EXERCISE: Print every record below exactly as it stands, but leave out the pictures.

___ DATA PROVIDED

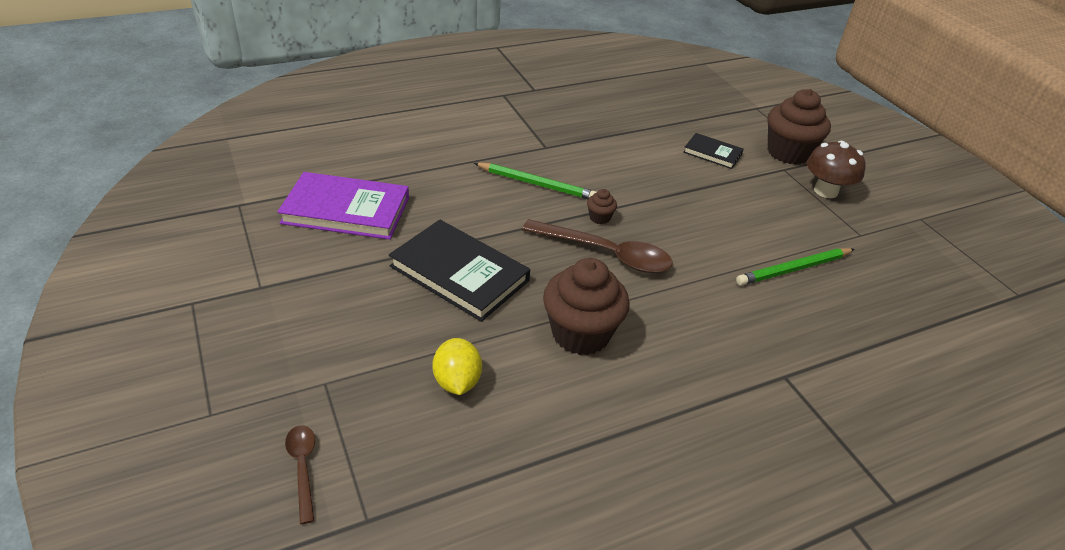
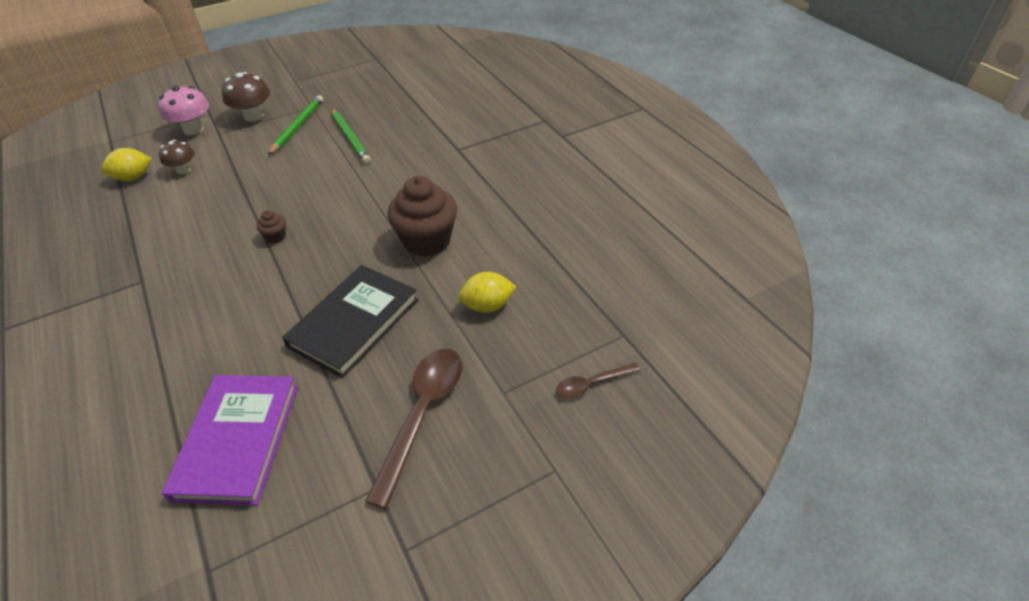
camera: 90 degrees left, 5 degrees up
(536, 184) = (213, 282): green pencil -> green pencil (298, 127)
(606, 254) = (328, 231): brown spoon -> brown spoon (422, 415)
(697, 127) = (133, 177): none -> yellow lemon
(712, 153) = (184, 170): black book -> brown mushroom
(788, 153) = (193, 129): brown cupcake -> pink mushroom

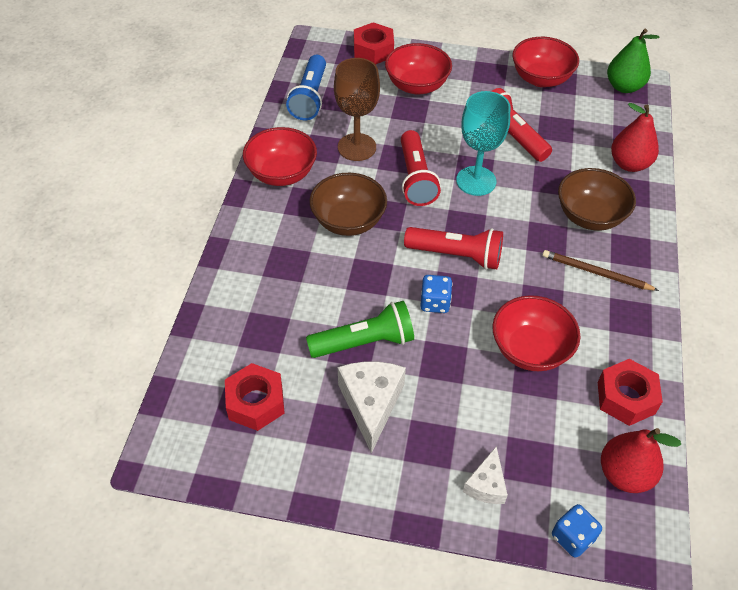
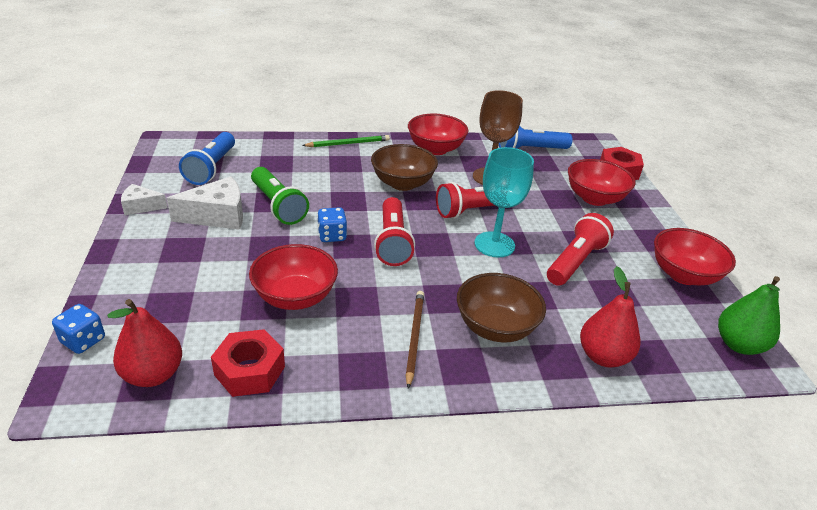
camera: 70 degrees right, 15 degrees down
(239, 250) = (348, 143): none -> green pencil
(255, 402) = (212, 168): red nut -> blue flashlight
(486, 484) = (141, 283): white cheese -> white cheese (141, 206)

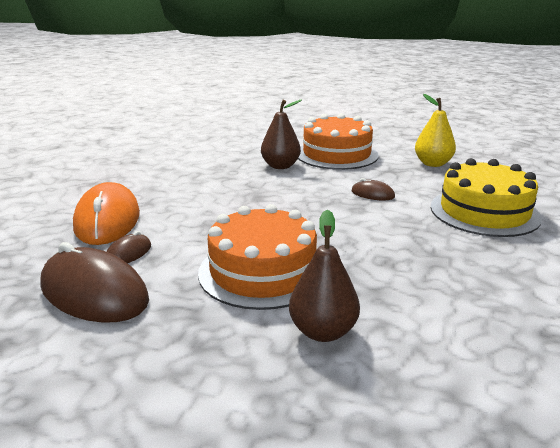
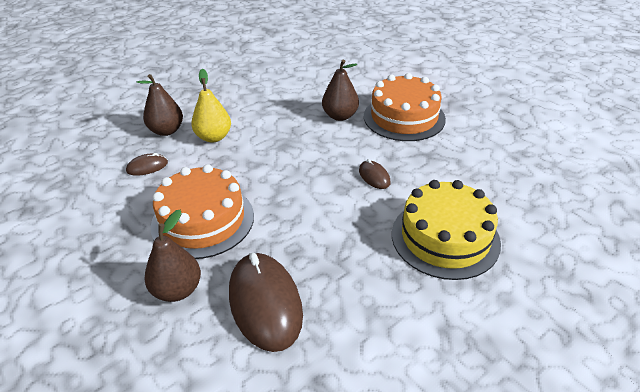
camera: 35 degrees right, 15 degrees up
(94, 293) = (98, 192): brown mouse -> brown mouse (265, 303)
(107, 220) = (166, 131): orange mouse -> brown pear
(432, 164) = (479, 160): yellow pear -> yellow pear (214, 137)

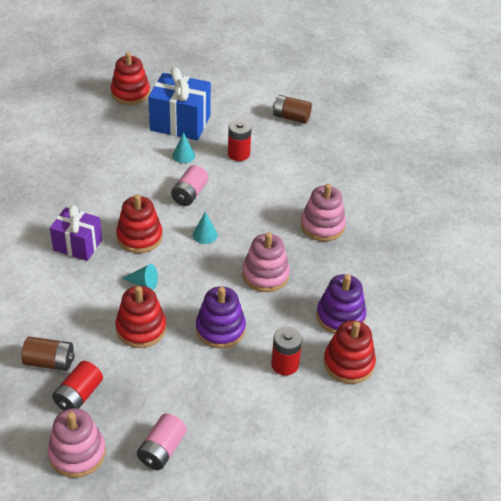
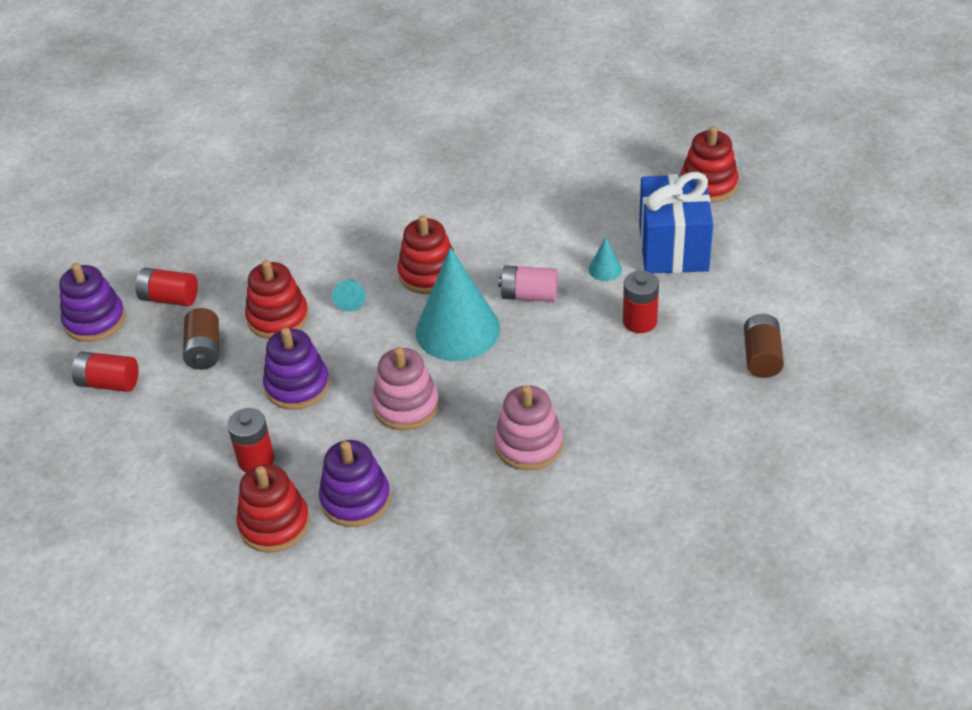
camera: 80 degrees right, 0 degrees up
(50, 362) = (210, 263): brown battery -> brown battery (204, 351)
(77, 453) = (95, 320): pink stacking toy -> purple stacking toy
(78, 245) = (393, 228): purple gift -> none
(162, 450) = (109, 383): pink battery -> red battery
(205, 235) = (457, 330): turquoise cone -> turquoise cone, size x2.46

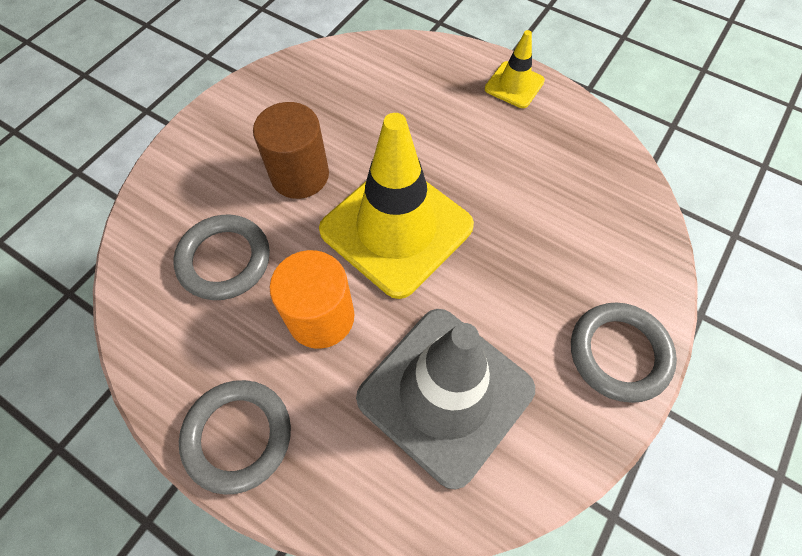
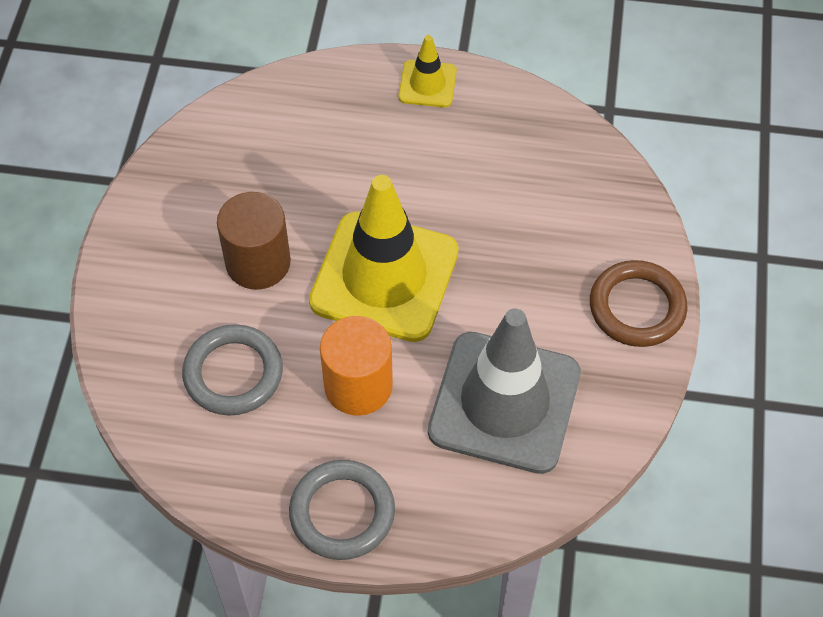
camera: 25 degrees left, 5 degrees down
(619, 353) = (637, 307): grey ring -> brown ring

______

SOLUTION FOR THIS PROBLEM:
camera: 90 degrees left, 5 degrees up
(536, 184) = (213, 282): green pencil -> green pencil (298, 127)
(606, 254) = (328, 231): brown spoon -> brown spoon (422, 415)
(697, 127) = (133, 177): none -> yellow lemon
(712, 153) = (184, 170): black book -> brown mushroom
(788, 153) = (193, 129): brown cupcake -> pink mushroom

camera: 70 degrees right, 15 degrees down
(239, 250) = (348, 143): none -> green pencil
(255, 402) = (212, 168): red nut -> blue flashlight
(486, 484) = (141, 283): white cheese -> white cheese (141, 206)

camera: 35 degrees right, 15 degrees up
(94, 293) = (98, 192): brown mouse -> brown mouse (265, 303)
(107, 220) = (166, 131): orange mouse -> brown pear
(432, 164) = (479, 160): yellow pear -> yellow pear (214, 137)

camera: 80 degrees right, 0 degrees up
(50, 362) = (210, 263): brown battery -> brown battery (204, 351)
(77, 453) = (95, 320): pink stacking toy -> purple stacking toy
(78, 245) = (393, 228): purple gift -> none
(162, 450) = (109, 383): pink battery -> red battery
(205, 235) = (457, 330): turquoise cone -> turquoise cone, size x2.46

camera: 25 degrees left, 5 degrees down
(619, 353) = (637, 307): grey ring -> brown ring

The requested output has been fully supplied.